Extracted records: Begin

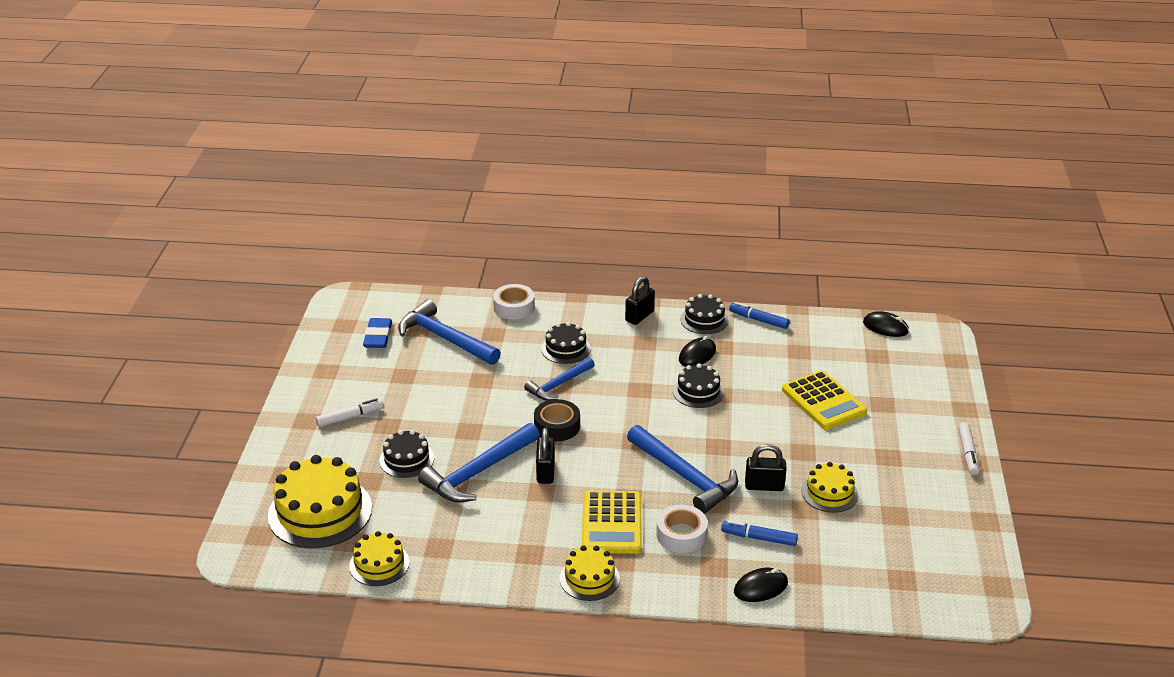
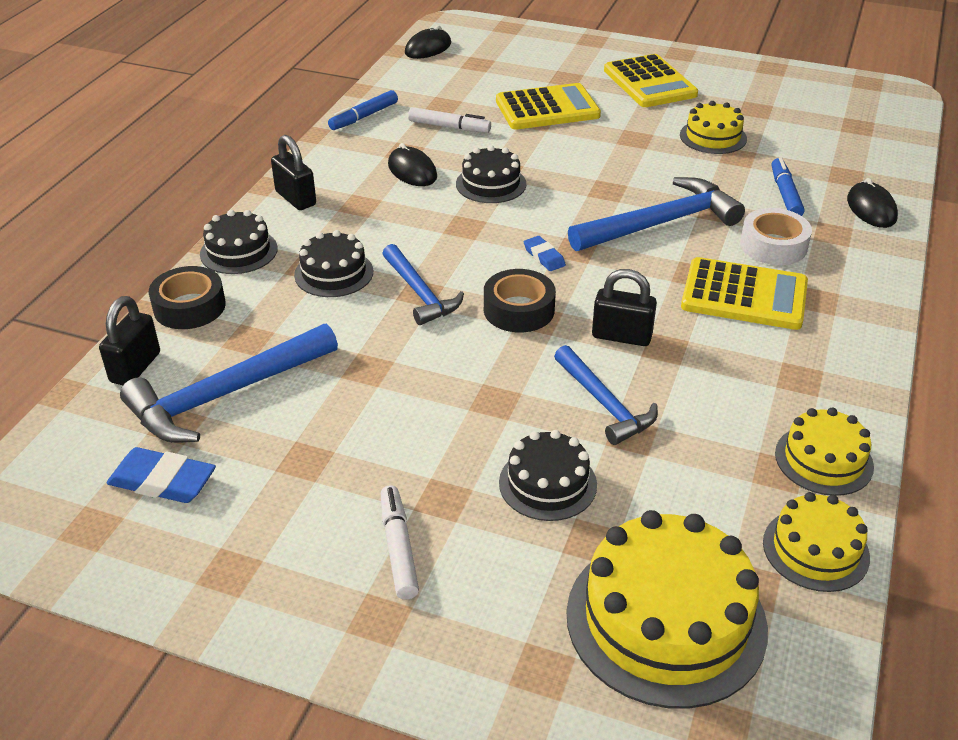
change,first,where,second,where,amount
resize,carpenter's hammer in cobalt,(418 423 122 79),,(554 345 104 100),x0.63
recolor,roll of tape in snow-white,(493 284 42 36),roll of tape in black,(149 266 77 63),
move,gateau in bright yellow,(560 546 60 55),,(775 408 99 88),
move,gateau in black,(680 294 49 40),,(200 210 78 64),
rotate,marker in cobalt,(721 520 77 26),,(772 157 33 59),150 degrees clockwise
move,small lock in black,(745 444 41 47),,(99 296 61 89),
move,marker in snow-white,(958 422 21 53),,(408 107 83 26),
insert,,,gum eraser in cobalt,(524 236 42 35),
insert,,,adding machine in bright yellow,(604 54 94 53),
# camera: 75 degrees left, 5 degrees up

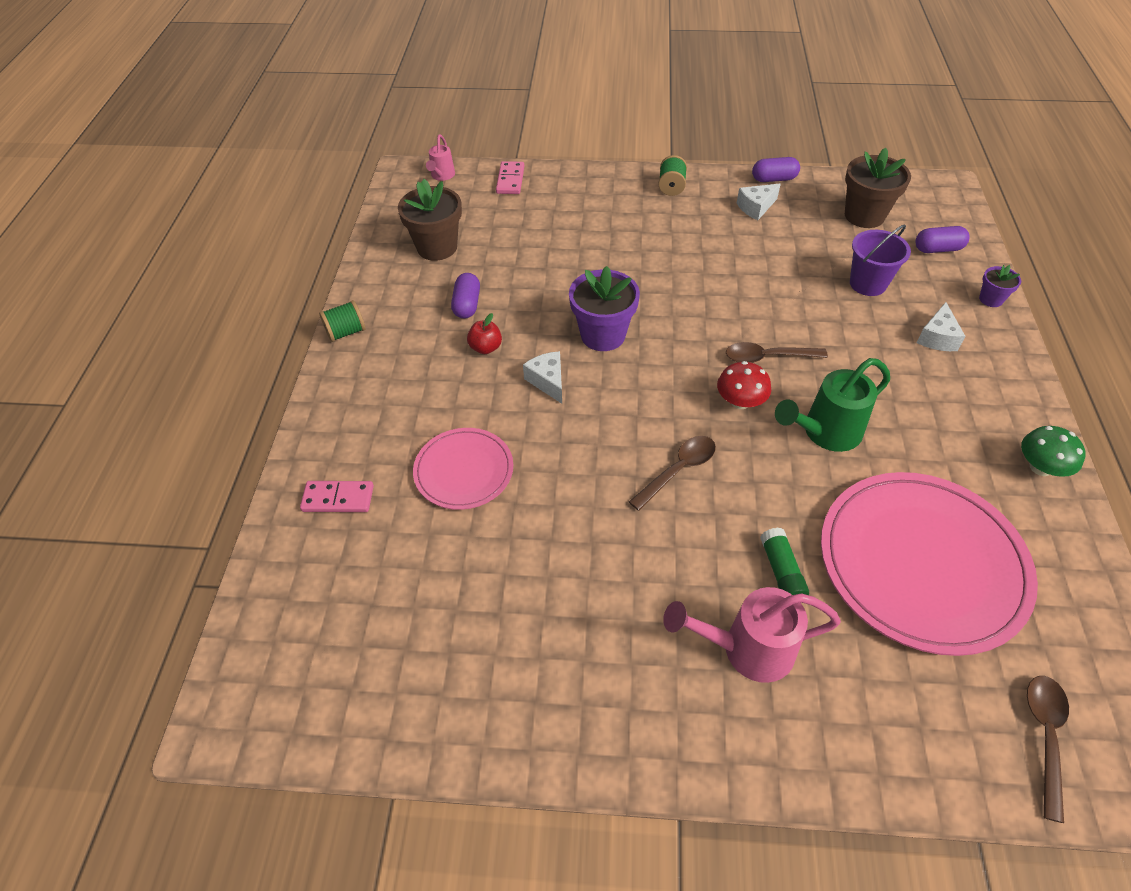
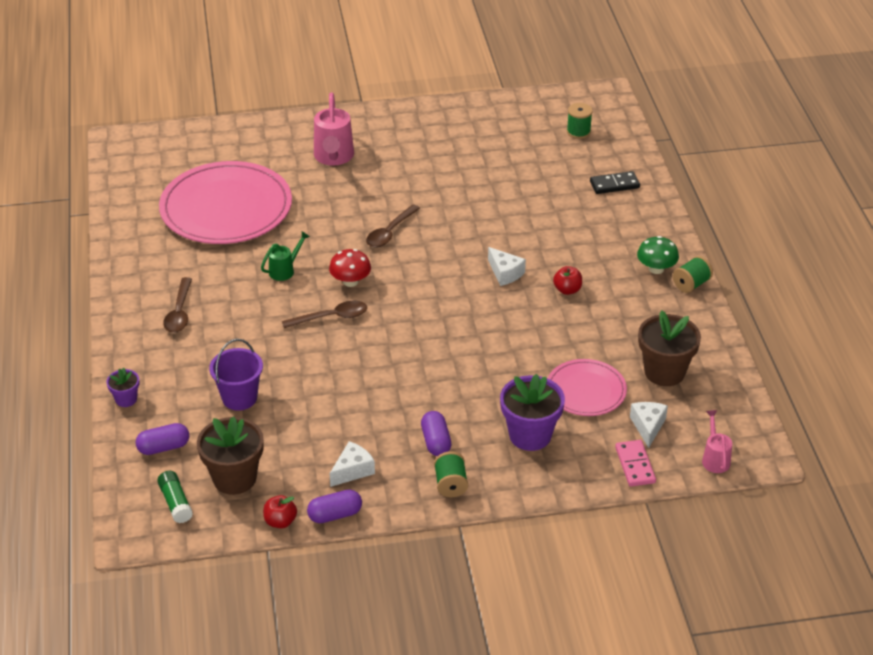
change,first,where,second,where,amount
recolor,domino piece in rosy,(300 481 74 31),domino piece in black,(590 171 50 23),
move,dinner plate in rosy,(413 428 100 82),,(547 359 80 57),
move,pill shape in violet,(451 273 29 46),,(421 411 30 45),
move,plant pot in violet,(569 266 71 85),,(500 374 65 77),
rotate,watering pot in rosy,(663 587 178 96),,(314 92 40 74),105 degrees clockwise
move,glue in emerald,(760 527 49 68),,(157 471 36 52),
resize,watering pot in emerald,(775 358 115 94),,(261 231 49 50),x0.57
move,cheese wedge in snow-white,(917 302 48 49),,(630 402 38 46),
move,fungus in emerald,(1021 426 65 51),,(637 236 42 38),
move,teaspoon in dark brown,(1027 676 42 147),,(163 277 29 56),
insert,,,apple fruit in red,(263 495 34 33),
insert,,,reel of thread in emerald,(567 103 26 36),
# camera: 165 degrees right, 10 degrees down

Extracted records: End

Exercise brief: Within the listing above, the range opens at the line with "move,marker in snow-white,(958" and closes at the line with "insert,,,adding machine in". Reproduce exactly the lines of that range, including both ends.

Task answer:
move,marker in snow-white,(958 422 21 53),,(408 107 83 26),
insert,,,gum eraser in cobalt,(524 236 42 35),
insert,,,adding machine in bright yellow,(604 54 94 53),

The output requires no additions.